■ Information
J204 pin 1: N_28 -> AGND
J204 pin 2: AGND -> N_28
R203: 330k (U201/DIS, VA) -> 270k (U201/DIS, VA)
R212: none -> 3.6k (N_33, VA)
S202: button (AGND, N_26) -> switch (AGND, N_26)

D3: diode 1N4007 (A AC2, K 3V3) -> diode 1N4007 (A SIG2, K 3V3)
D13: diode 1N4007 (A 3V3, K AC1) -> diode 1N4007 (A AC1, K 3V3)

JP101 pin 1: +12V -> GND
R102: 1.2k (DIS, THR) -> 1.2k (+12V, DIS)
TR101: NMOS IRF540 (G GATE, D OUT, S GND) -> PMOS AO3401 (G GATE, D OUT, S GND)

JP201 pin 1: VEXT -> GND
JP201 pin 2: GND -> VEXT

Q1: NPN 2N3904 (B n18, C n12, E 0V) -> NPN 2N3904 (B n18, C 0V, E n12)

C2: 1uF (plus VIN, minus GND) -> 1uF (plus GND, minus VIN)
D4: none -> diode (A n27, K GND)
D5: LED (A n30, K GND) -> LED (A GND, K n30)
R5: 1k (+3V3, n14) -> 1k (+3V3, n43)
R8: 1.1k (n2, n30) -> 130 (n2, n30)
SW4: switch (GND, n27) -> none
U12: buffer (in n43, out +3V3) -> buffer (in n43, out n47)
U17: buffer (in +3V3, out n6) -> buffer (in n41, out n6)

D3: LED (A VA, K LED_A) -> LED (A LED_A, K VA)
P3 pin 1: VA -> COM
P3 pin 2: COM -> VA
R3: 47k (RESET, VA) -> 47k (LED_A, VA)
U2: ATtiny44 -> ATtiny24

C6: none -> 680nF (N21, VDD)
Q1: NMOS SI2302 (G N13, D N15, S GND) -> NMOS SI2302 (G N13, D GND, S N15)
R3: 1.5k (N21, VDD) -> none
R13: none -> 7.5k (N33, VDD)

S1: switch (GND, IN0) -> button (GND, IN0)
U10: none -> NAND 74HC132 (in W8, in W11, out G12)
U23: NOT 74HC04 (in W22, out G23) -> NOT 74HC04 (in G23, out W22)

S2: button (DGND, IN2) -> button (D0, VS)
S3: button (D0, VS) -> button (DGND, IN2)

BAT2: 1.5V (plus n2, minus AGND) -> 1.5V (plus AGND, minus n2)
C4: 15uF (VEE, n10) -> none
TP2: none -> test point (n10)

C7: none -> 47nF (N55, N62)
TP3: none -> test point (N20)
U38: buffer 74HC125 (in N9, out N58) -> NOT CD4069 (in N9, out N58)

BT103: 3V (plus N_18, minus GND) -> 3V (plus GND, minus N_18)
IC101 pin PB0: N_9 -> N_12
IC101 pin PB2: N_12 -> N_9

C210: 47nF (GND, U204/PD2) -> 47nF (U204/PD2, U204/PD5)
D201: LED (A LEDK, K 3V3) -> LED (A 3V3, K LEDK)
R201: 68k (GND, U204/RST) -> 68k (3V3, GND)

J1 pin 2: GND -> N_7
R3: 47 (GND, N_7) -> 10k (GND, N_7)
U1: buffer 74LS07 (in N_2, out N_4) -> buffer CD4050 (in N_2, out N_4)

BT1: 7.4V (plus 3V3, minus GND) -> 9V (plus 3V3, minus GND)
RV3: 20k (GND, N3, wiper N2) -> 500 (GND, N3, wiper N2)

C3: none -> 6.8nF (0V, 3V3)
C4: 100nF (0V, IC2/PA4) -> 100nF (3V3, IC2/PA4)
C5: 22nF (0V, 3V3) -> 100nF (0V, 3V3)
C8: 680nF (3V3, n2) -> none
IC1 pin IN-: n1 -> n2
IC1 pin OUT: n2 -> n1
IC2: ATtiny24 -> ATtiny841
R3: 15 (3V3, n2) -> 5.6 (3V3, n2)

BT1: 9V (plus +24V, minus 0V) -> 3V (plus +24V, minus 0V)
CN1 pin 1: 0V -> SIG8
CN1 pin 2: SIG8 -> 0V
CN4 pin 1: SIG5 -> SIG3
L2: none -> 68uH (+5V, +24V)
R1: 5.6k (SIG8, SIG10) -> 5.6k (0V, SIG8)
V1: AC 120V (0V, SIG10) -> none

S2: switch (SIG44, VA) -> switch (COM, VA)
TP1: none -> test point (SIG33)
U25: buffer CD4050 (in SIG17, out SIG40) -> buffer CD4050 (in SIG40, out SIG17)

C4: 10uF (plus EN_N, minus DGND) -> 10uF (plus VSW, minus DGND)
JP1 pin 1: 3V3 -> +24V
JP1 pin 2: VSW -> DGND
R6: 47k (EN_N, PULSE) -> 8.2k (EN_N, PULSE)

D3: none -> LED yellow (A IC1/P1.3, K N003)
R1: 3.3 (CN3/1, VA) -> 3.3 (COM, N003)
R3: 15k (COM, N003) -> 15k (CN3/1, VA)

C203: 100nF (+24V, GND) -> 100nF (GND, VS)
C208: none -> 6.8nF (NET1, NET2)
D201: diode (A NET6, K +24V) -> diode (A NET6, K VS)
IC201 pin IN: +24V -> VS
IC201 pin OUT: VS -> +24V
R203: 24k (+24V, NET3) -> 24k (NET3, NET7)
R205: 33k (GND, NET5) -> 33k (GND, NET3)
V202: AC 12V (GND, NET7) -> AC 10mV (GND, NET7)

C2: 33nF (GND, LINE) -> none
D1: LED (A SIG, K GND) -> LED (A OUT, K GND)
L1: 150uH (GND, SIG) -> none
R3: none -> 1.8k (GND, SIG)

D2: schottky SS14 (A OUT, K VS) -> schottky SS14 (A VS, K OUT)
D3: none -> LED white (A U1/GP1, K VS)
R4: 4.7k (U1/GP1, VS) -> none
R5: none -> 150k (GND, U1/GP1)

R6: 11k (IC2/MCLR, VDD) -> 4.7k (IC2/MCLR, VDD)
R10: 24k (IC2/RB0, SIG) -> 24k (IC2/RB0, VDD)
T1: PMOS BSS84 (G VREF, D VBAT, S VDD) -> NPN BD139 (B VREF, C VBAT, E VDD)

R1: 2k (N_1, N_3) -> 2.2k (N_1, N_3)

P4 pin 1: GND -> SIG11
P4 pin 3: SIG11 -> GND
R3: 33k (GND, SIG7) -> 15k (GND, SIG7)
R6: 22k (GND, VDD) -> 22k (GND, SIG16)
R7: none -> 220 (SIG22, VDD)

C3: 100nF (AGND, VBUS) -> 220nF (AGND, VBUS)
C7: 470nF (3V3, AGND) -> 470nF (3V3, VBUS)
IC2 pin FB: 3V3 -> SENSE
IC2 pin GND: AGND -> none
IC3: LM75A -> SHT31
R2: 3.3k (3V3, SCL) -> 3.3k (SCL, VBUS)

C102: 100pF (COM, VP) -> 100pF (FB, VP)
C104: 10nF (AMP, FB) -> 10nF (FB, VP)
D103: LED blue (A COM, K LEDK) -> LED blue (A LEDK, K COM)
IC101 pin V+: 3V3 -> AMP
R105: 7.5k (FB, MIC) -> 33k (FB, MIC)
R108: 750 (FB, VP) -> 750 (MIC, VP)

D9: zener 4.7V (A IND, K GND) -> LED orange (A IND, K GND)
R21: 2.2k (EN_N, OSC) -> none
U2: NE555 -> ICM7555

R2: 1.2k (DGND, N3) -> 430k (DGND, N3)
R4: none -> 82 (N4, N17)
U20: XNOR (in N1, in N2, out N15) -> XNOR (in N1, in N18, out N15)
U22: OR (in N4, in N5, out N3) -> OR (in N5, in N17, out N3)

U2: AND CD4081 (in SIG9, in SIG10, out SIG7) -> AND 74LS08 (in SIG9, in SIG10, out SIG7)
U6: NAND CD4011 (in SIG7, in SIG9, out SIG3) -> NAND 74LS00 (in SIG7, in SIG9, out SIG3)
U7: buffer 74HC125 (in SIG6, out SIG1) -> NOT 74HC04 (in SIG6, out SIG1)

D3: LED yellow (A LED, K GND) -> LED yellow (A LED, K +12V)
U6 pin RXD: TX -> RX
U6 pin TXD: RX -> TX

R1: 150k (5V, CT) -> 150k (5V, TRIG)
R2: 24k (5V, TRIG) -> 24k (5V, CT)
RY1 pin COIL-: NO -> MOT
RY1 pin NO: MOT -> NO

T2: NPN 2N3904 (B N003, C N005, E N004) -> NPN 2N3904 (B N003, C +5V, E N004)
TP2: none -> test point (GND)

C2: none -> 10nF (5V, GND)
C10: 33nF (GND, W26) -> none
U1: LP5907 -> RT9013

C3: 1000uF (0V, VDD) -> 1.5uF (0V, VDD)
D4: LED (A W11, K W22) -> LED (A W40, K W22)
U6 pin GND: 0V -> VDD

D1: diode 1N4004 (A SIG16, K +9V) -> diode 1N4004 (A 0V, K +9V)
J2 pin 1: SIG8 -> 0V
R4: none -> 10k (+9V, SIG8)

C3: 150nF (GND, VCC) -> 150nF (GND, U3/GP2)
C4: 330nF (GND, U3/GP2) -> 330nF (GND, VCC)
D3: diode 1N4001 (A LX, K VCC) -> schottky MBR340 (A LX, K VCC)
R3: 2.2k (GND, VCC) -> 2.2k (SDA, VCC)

■ Exercise brief
From the records above, give again exactly the lines running from the line with "R203: 330k (U201/DIS, VA)" to the line with "U1: buffer 74LS07", inclusive.

■ Solution for this exercise
R203: 330k (U201/DIS, VA) -> 270k (U201/DIS, VA)
R212: none -> 3.6k (N_33, VA)
S202: button (AGND, N_26) -> switch (AGND, N_26)

D3: diode 1N4007 (A AC2, K 3V3) -> diode 1N4007 (A SIG2, K 3V3)
D13: diode 1N4007 (A 3V3, K AC1) -> diode 1N4007 (A AC1, K 3V3)

JP101 pin 1: +12V -> GND
R102: 1.2k (DIS, THR) -> 1.2k (+12V, DIS)
TR101: NMOS IRF540 (G GATE, D OUT, S GND) -> PMOS AO3401 (G GATE, D OUT, S GND)

JP201 pin 1: VEXT -> GND
JP201 pin 2: GND -> VEXT

Q1: NPN 2N3904 (B n18, C n12, E 0V) -> NPN 2N3904 (B n18, C 0V, E n12)

C2: 1uF (plus VIN, minus GND) -> 1uF (plus GND, minus VIN)
D4: none -> diode (A n27, K GND)
D5: LED (A n30, K GND) -> LED (A GND, K n30)
R5: 1k (+3V3, n14) -> 1k (+3V3, n43)
R8: 1.1k (n2, n30) -> 130 (n2, n30)
SW4: switch (GND, n27) -> none
U12: buffer (in n43, out +3V3) -> buffer (in n43, out n47)
U17: buffer (in +3V3, out n6) -> buffer (in n41, out n6)

D3: LED (A VA, K LED_A) -> LED (A LED_A, K VA)
P3 pin 1: VA -> COM
P3 pin 2: COM -> VA
R3: 47k (RESET, VA) -> 47k (LED_A, VA)
U2: ATtiny44 -> ATtiny24

C6: none -> 680nF (N21, VDD)
Q1: NMOS SI2302 (G N13, D N15, S GND) -> NMOS SI2302 (G N13, D GND, S N15)
R3: 1.5k (N21, VDD) -> none
R13: none -> 7.5k (N33, VDD)

S1: switch (GND, IN0) -> button (GND, IN0)
U10: none -> NAND 74HC132 (in W8, in W11, out G12)
U23: NOT 74HC04 (in W22, out G23) -> NOT 74HC04 (in G23, out W22)

S2: button (DGND, IN2) -> button (D0, VS)
S3: button (D0, VS) -> button (DGND, IN2)

BAT2: 1.5V (plus n2, minus AGND) -> 1.5V (plus AGND, minus n2)
C4: 15uF (VEE, n10) -> none
TP2: none -> test point (n10)

C7: none -> 47nF (N55, N62)
TP3: none -> test point (N20)
U38: buffer 74HC125 (in N9, out N58) -> NOT CD4069 (in N9, out N58)

BT103: 3V (plus N_18, minus GND) -> 3V (plus GND, minus N_18)
IC101 pin PB0: N_9 -> N_12
IC101 pin PB2: N_12 -> N_9

C210: 47nF (GND, U204/PD2) -> 47nF (U204/PD2, U204/PD5)
D201: LED (A LEDK, K 3V3) -> LED (A 3V3, K LEDK)
R201: 68k (GND, U204/RST) -> 68k (3V3, GND)

J1 pin 2: GND -> N_7
R3: 47 (GND, N_7) -> 10k (GND, N_7)
U1: buffer 74LS07 (in N_2, out N_4) -> buffer CD4050 (in N_2, out N_4)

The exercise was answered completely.